ACTIVITY: Output each of the entries exactly, skipping every picture they contain.

[Saved data entries]
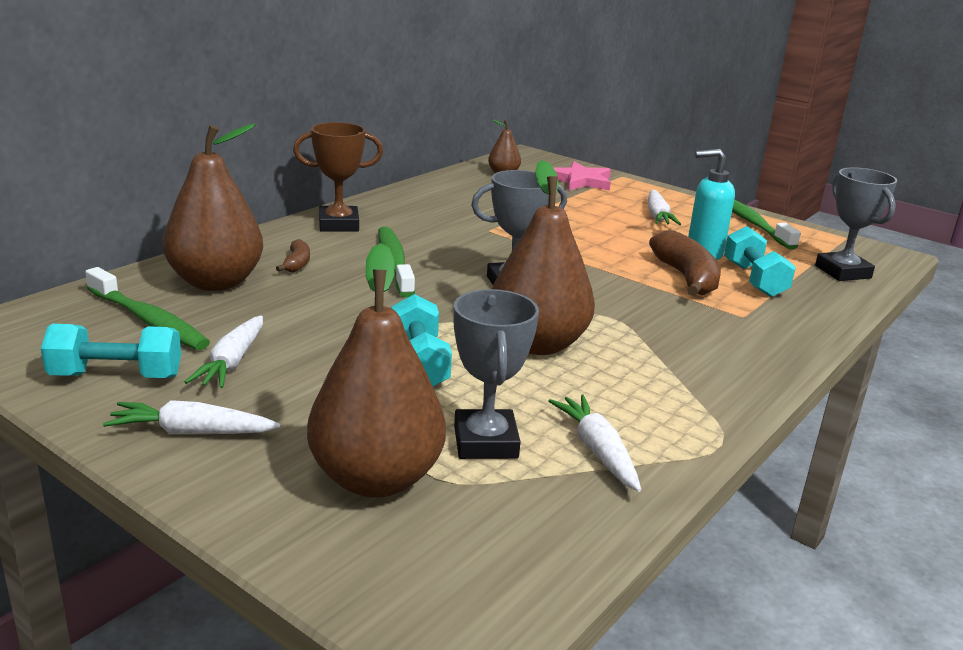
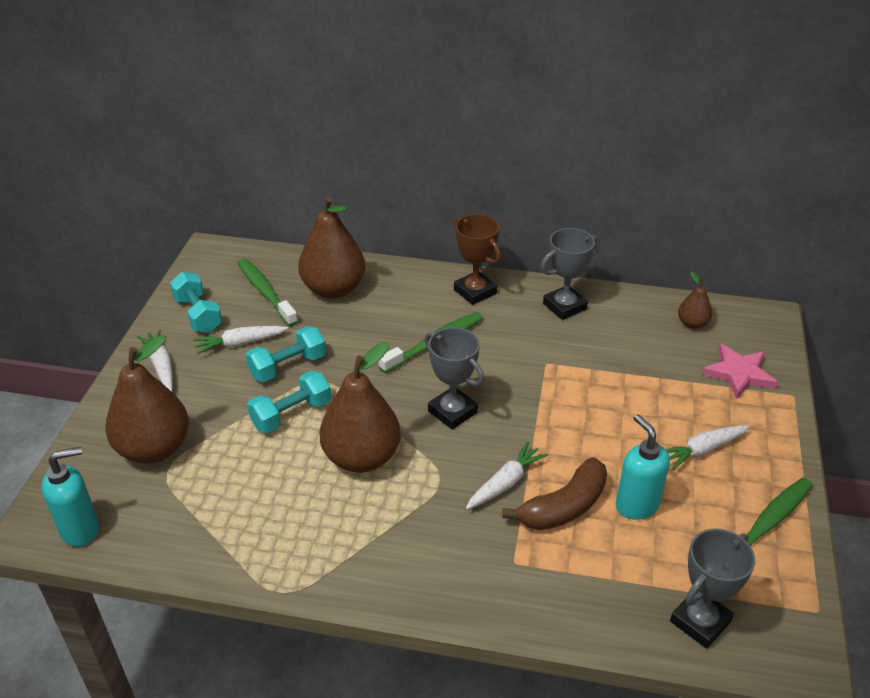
camera: 65 degrees right, 15 degrees up
(148, 320) = (265, 292): green toothbrush -> green toothbrush turned 135 degrees clockwise
(297, 264) = (390, 305): brown banana -> none
(485, 442) = (216, 477): grey trophy -> grey trophy (564, 306)
(495, 588) = (81, 529): none -> turquoise soap dispenser
(597, 451) = (235, 530): white carrot -> white carrot (505, 483)
(754, 280) = (606, 554): turquoise dumbbell -> turquoise dumbbell (288, 366)

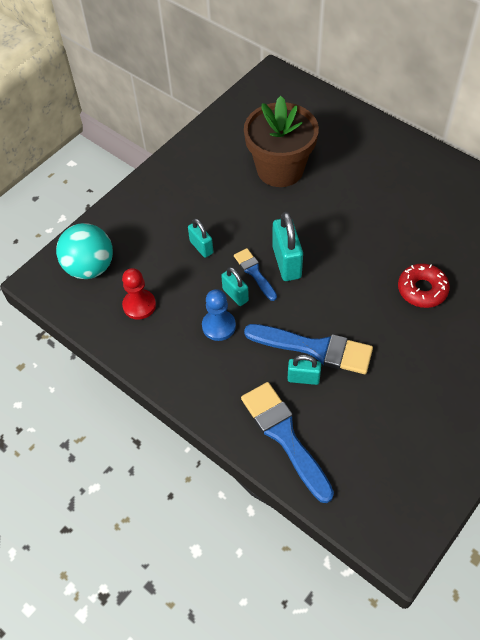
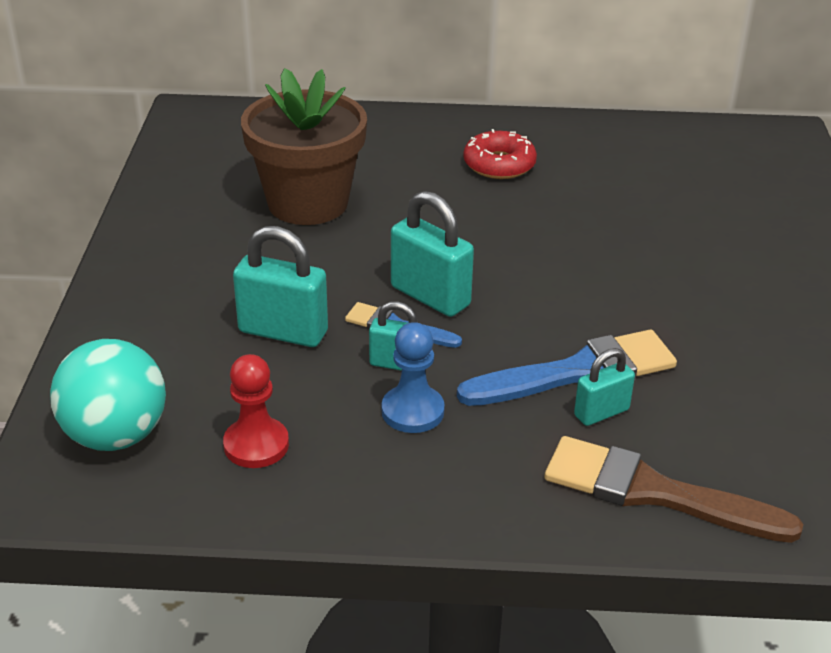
camera: 40 degrees left, 20 degrees down
(201, 247) = (283, 332): turquoise padlock -> turquoise padlock, size x1.66
(284, 436) = (654, 492): blue brush -> brown brush
(422, 290) = (637, 251): red donut -> red donut (499, 164)

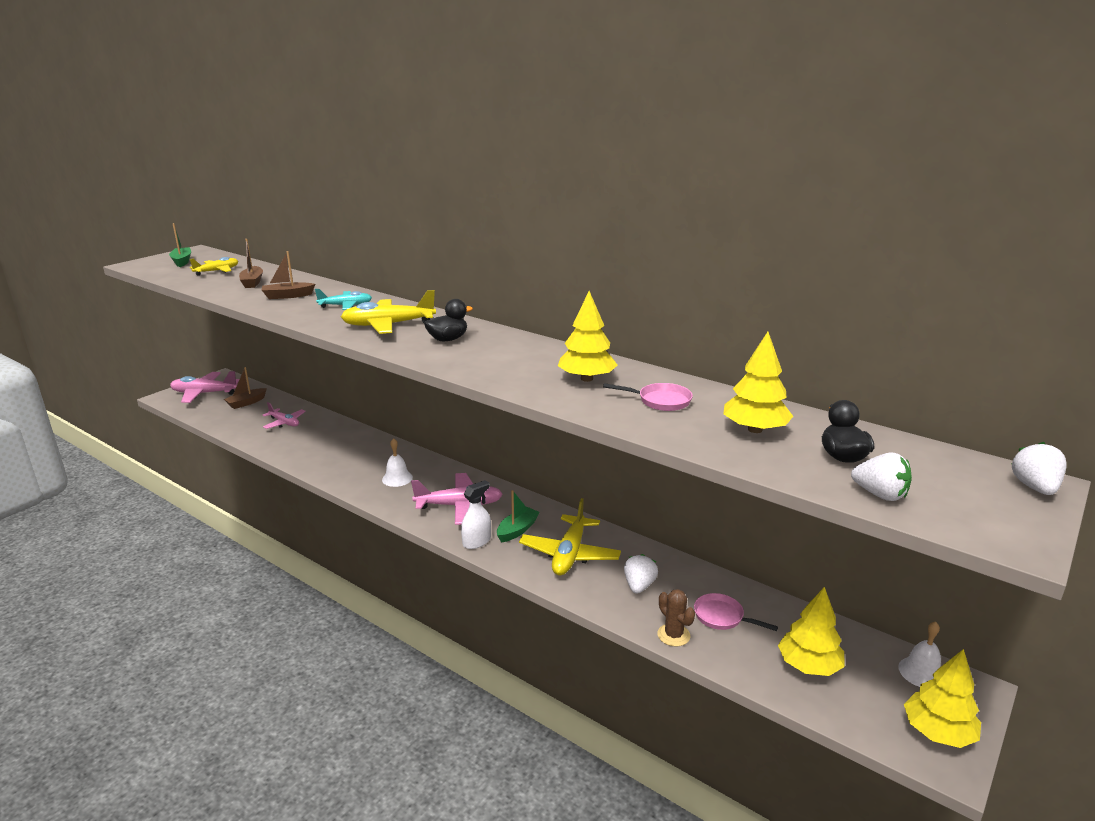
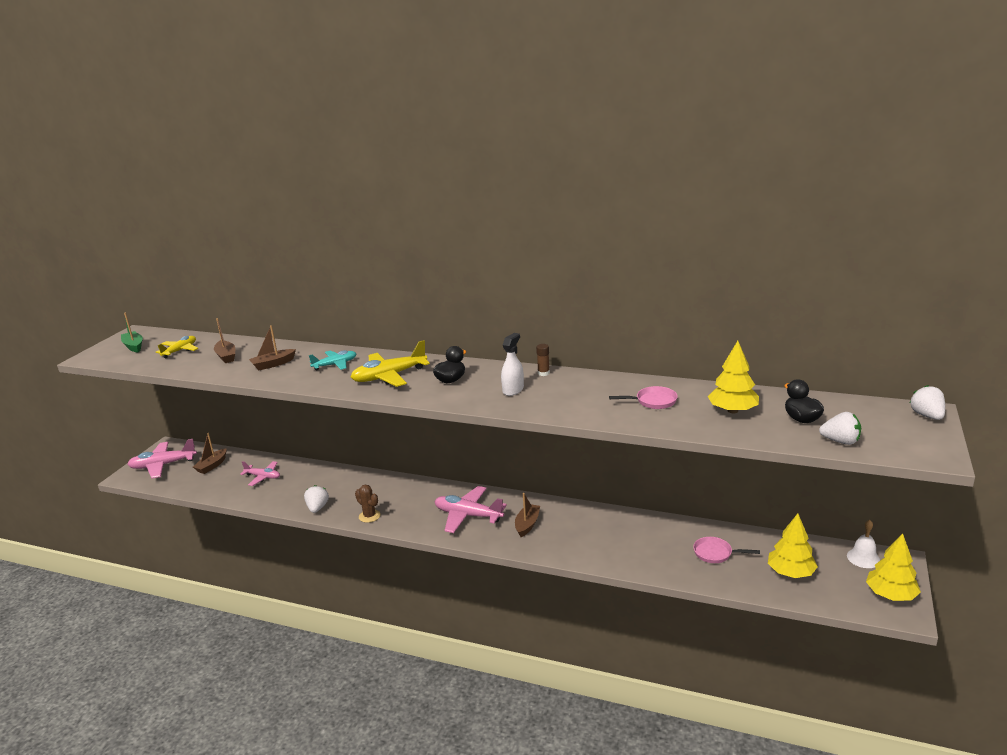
camera: 15 degrees left, 0 degrees up
(397, 478) = (400, 504): white bell -> none
(459, 506) = (468, 515): pink plane -> pink plane turned 135 degrees counterclockwise
(476, 541) = (501, 541): white spray bottle -> white spray bottle (513, 390)
(517, 530) = (527, 524): green boat -> brown boat
(556, 349) = (543, 373): none -> brown glue stick
(569, 554) = (579, 534): yellow plane -> none
(587, 379) = (586, 394): yellow tree -> none
(639, 586) = (645, 545): white strawberry -> white strawberry (317, 508)
(673, 635) = (689, 575): brown cactus -> brown cactus (369, 516)

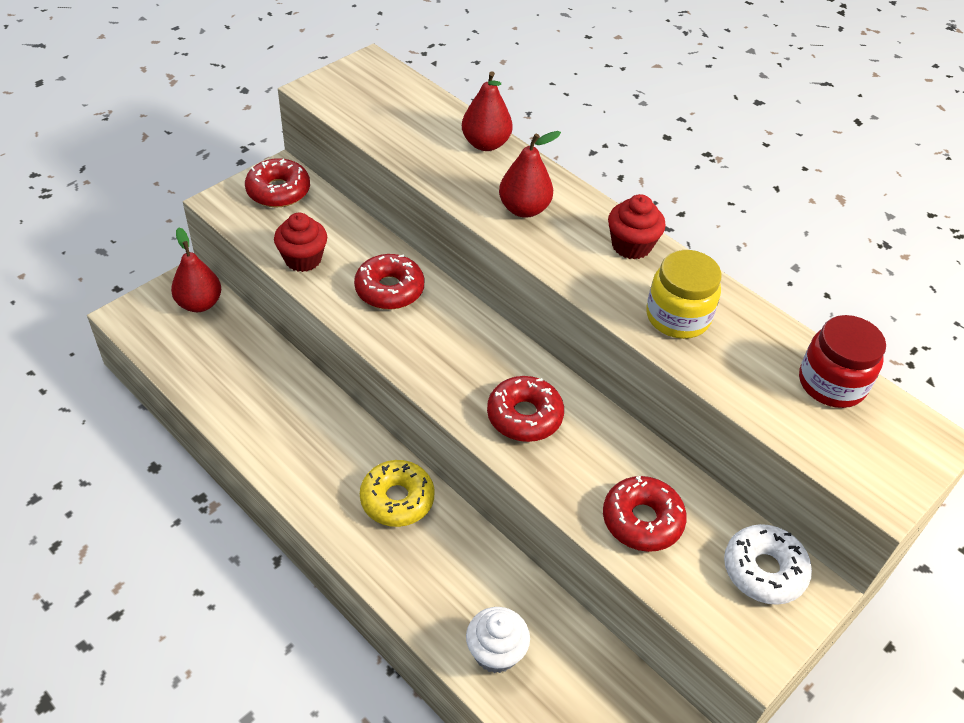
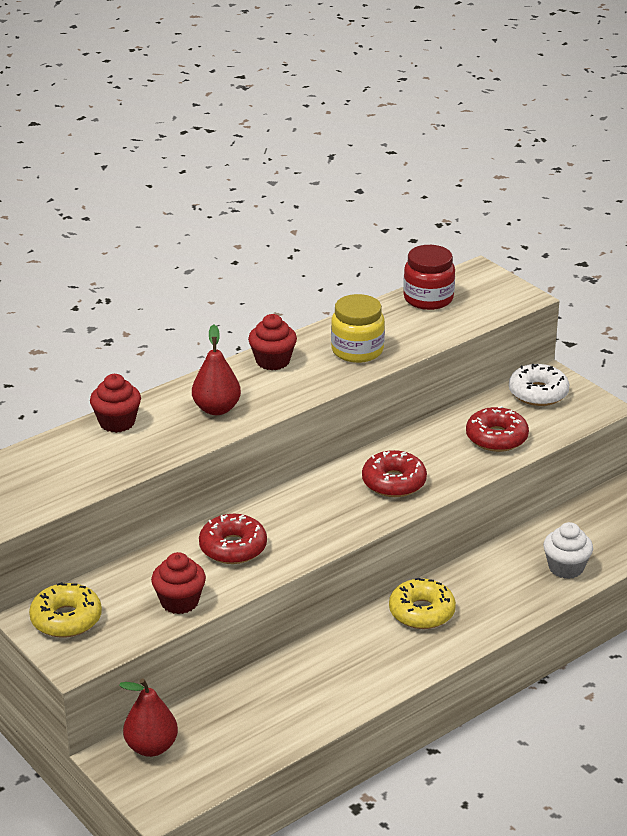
camera: 80 degrees left, 15 degrees down
(278, 191) = (66, 619): red donut -> yellow donut
(485, 144) = (117, 422): red pear -> red cupcake

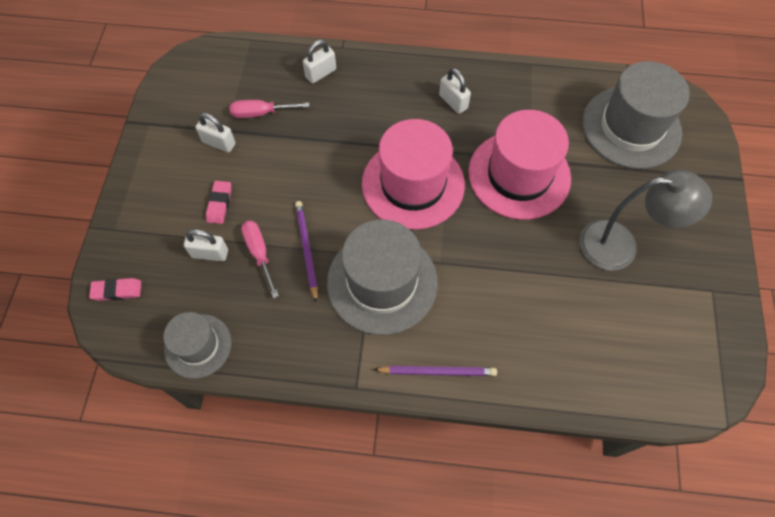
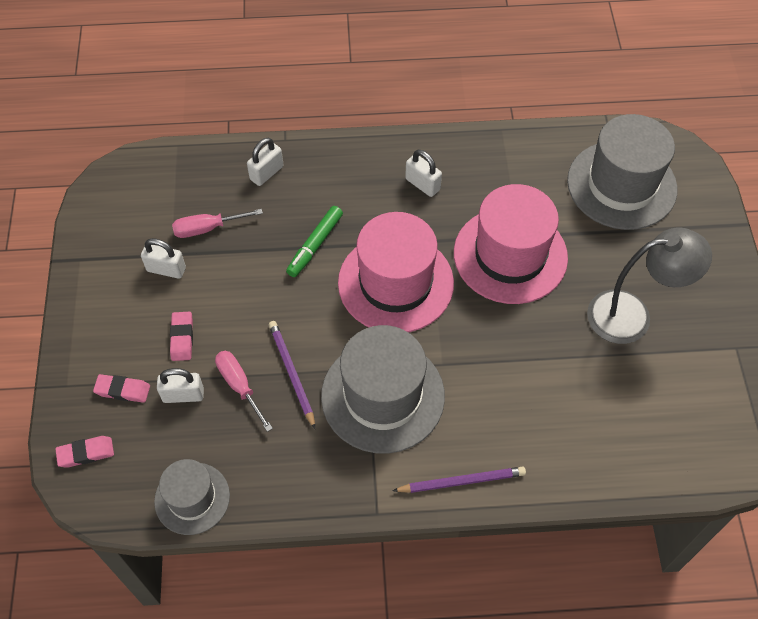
camera: 10 degrees left, 5 degrees down
(160, 241) = (122, 390): none -> pink eraser
(349, 141) = (315, 245): none -> green marker

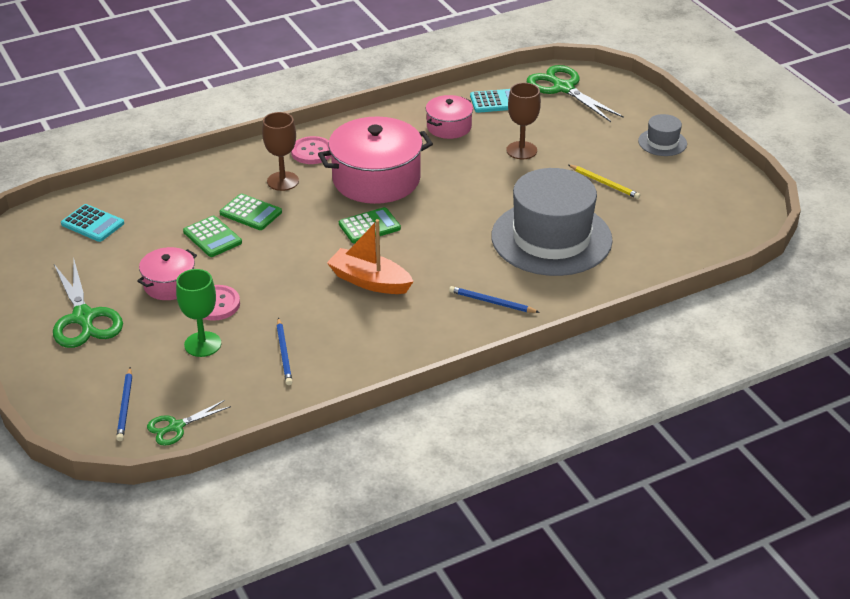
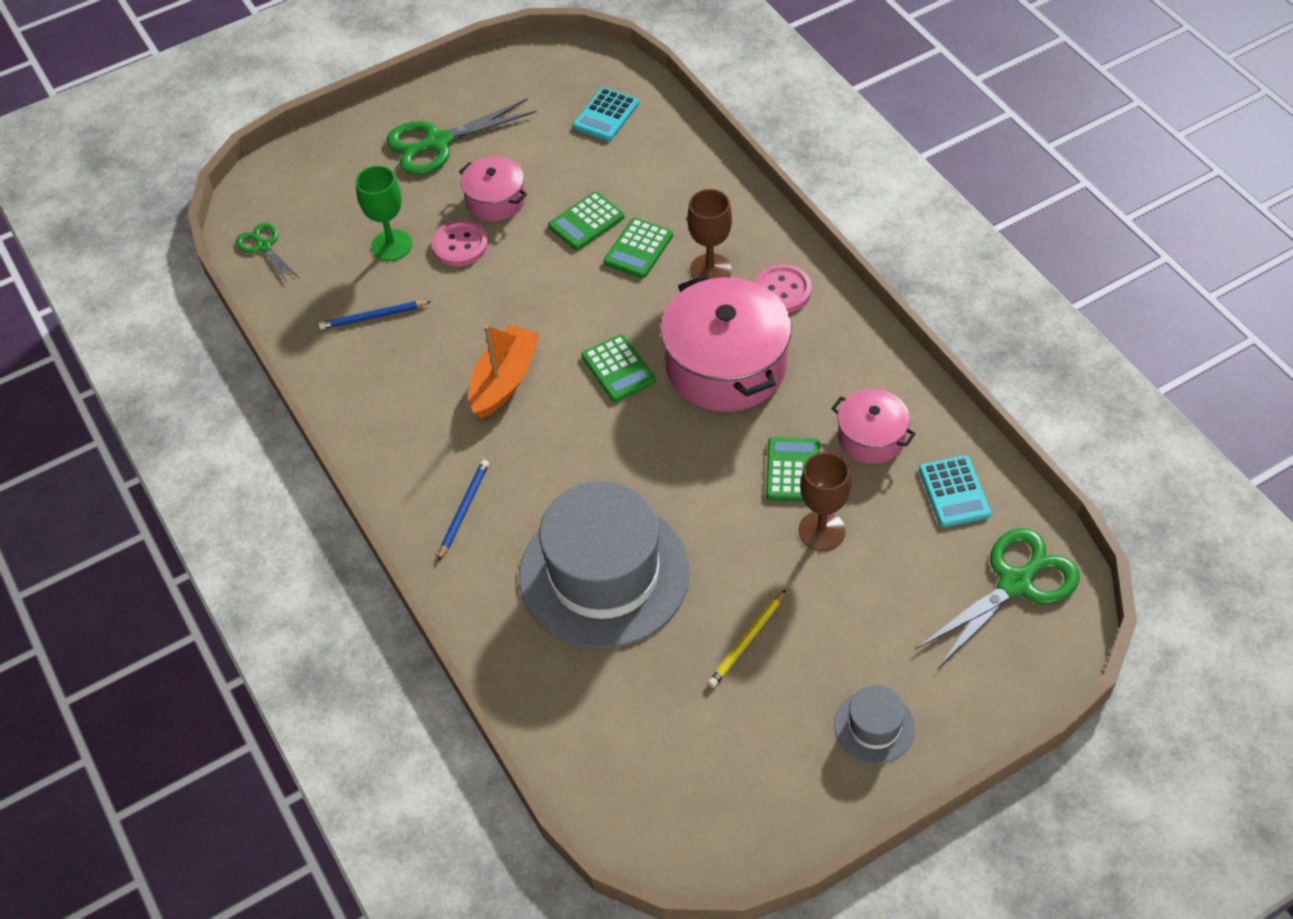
camera: 90 degrees right, 15 degrees up
(125, 406) = (297, 202): blue pencil -> none
(472, 158) = (793, 470): none -> green calculator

FINISHED TASK:
camera: 65 degrees right, 15 degrees up
(148, 320) = (265, 292): green toothbrush -> green toothbrush turned 135 degrees clockwise
(297, 264) = (390, 305): brown banana -> none
(485, 442) = (216, 477): grey trophy -> grey trophy (564, 306)
(495, 588) = (81, 529): none -> turquoise soap dispenser
(597, 451) = (235, 530): white carrot -> white carrot (505, 483)
(754, 280) = (606, 554): turquoise dumbbell -> turquoise dumbbell (288, 366)

camera: 40 degrees left, 20 degrees down
(201, 247) = (283, 332): turquoise padlock -> turquoise padlock, size x1.66
(284, 436) = (654, 492): blue brush -> brown brush
(422, 290) = (637, 251): red donut -> red donut (499, 164)

camera: 15 degrees left, 0 degrees up
(397, 478) = (400, 504): white bell -> none
(459, 506) = (468, 515): pink plane -> pink plane turned 135 degrees counterclockwise
(476, 541) = (501, 541): white spray bottle -> white spray bottle (513, 390)
(517, 530) = (527, 524): green boat -> brown boat
(556, 349) = (543, 373): none -> brown glue stick
(569, 554) = (579, 534): yellow plane -> none
(587, 379) = (586, 394): yellow tree -> none
(639, 586) = (645, 545): white strawberry -> white strawberry (317, 508)
(673, 635) = (689, 575): brown cactus -> brown cactus (369, 516)

camera: 80 degrees left, 15 degrees down
(278, 191) = (66, 619): red donut -> yellow donut
(485, 144) = (117, 422): red pear -> red cupcake

camera: 10 degrees left, 5 degrees down
(160, 241) = (122, 390): none -> pink eraser
(349, 141) = (315, 245): none -> green marker

camera: 90 degrees right, 15 degrees up
(125, 406) = (297, 202): blue pencil -> none
(472, 158) = (793, 470): none -> green calculator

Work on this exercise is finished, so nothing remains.